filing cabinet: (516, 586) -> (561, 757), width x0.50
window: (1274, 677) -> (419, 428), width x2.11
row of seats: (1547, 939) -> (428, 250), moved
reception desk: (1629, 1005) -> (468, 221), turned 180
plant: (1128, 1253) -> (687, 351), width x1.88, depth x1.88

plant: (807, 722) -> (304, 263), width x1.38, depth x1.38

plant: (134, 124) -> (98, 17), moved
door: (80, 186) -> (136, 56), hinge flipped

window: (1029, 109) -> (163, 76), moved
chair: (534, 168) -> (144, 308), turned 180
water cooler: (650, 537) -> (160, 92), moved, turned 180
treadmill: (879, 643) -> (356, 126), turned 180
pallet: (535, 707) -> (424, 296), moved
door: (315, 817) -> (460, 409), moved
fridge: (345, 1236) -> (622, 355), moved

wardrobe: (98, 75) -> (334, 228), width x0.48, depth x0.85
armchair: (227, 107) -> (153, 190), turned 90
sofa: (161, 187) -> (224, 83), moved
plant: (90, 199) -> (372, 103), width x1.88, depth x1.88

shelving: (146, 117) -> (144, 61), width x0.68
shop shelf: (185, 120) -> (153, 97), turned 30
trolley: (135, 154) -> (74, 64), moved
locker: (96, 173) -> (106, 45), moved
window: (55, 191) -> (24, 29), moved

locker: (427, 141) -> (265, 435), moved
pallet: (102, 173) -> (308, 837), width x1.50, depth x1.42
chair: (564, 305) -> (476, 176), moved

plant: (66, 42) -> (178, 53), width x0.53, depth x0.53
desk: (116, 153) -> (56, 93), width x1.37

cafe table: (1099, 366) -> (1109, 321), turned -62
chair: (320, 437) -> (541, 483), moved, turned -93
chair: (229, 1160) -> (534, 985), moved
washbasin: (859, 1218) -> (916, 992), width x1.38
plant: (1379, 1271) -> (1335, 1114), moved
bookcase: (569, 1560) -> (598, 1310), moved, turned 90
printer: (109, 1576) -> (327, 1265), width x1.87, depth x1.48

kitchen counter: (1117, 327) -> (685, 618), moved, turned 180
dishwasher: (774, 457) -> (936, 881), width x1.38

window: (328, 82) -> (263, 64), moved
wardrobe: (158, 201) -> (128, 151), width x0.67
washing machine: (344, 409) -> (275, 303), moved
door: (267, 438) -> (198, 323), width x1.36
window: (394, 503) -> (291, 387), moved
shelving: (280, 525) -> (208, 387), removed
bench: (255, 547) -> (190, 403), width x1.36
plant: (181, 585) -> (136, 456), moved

* Problem requirements *
Beginning with the line that holds "armchair: (227, 107) -> (153, 190), turned 90", please return every line through the end of the data, exactly as written.

* Task result *
armchair: (227, 107) -> (153, 190), turned 90
sofa: (161, 187) -> (224, 83), moved
plant: (90, 199) -> (372, 103), width x1.88, depth x1.88

shelving: (146, 117) -> (144, 61), width x0.68
shop shelf: (185, 120) -> (153, 97), turned 30
trolley: (135, 154) -> (74, 64), moved
locker: (96, 173) -> (106, 45), moved
window: (55, 191) -> (24, 29), moved

locker: (427, 141) -> (265, 435), moved
pallet: (102, 173) -> (308, 837), width x1.50, depth x1.42
chair: (564, 305) -> (476, 176), moved

plant: (66, 42) -> (178, 53), width x0.53, depth x0.53
desk: (116, 153) -> (56, 93), width x1.37

cafe table: (1099, 366) -> (1109, 321), turned -62
chair: (320, 437) -> (541, 483), moved, turned -93
chair: (229, 1160) -> (534, 985), moved
washbasin: (859, 1218) -> (916, 992), width x1.38
plant: (1379, 1271) -> (1335, 1114), moved
bookcase: (569, 1560) -> (598, 1310), moved, turned 90
printer: (109, 1576) -> (327, 1265), width x1.87, depth x1.48

kitchen counter: (1117, 327) -> (685, 618), moved, turned 180
dishwasher: (774, 457) -> (936, 881), width x1.38

window: (328, 82) -> (263, 64), moved
wardrobe: (158, 201) -> (128, 151), width x0.67
washing machine: (344, 409) -> (275, 303), moved
door: (267, 438) -> (198, 323), width x1.36
window: (394, 503) -> (291, 387), moved
shelving: (280, 525) -> (208, 387), removed
bench: (255, 547) -> (190, 403), width x1.36
plant: (181, 585) -> (136, 456), moved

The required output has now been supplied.